Extracted material =>
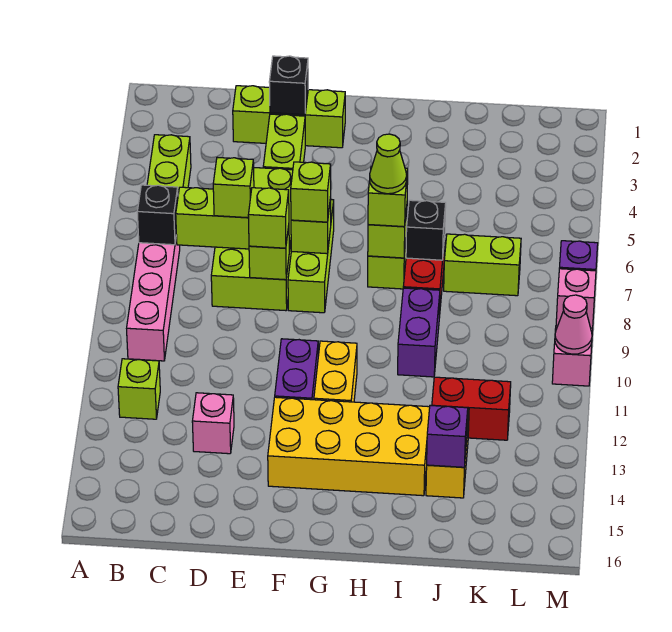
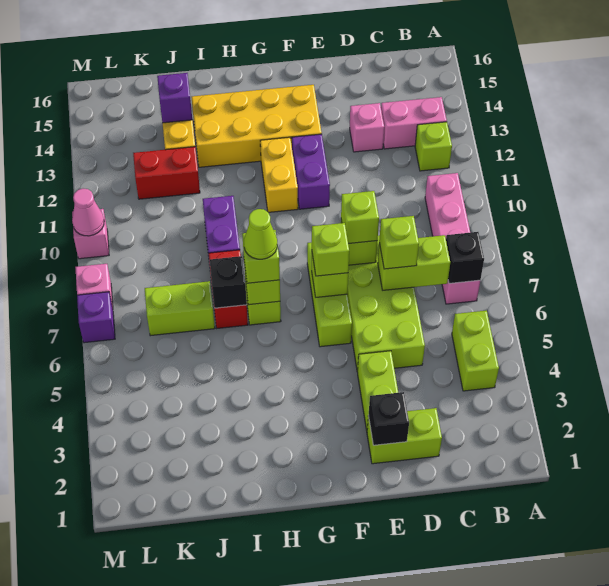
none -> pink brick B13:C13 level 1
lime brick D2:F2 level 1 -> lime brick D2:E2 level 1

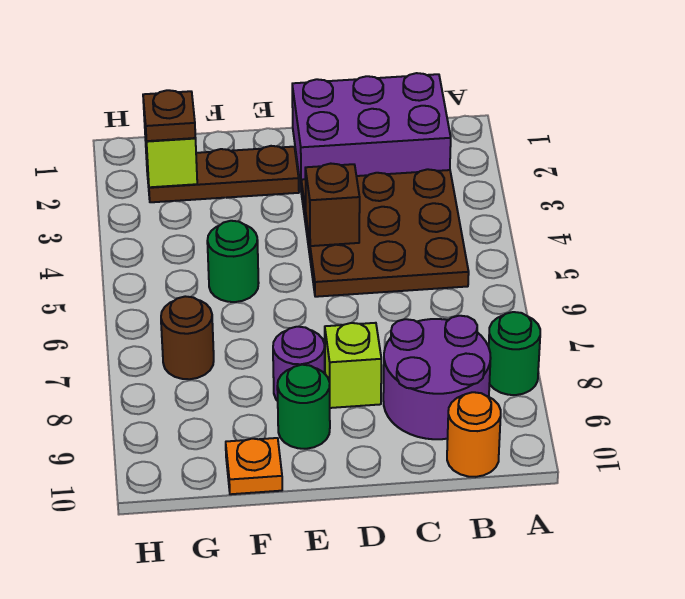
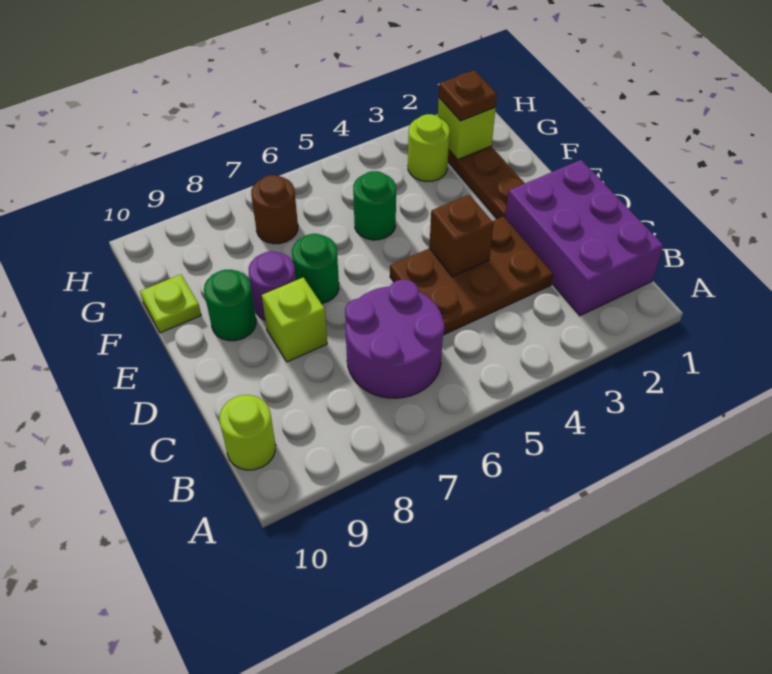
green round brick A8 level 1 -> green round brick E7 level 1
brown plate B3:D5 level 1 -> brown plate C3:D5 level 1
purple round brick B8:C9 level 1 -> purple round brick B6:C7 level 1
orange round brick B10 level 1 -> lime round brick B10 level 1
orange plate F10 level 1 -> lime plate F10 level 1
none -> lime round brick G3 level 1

==

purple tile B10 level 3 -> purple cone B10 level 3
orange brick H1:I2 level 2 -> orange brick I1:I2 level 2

Work instruction => From the data above, output exactly the lines between the one containing "orange plate F10" and the one containing "none -> lime round brick G3 level 1", counting both of them.

Written solution =>
orange plate F10 level 1 -> lime plate F10 level 1
none -> lime round brick G3 level 1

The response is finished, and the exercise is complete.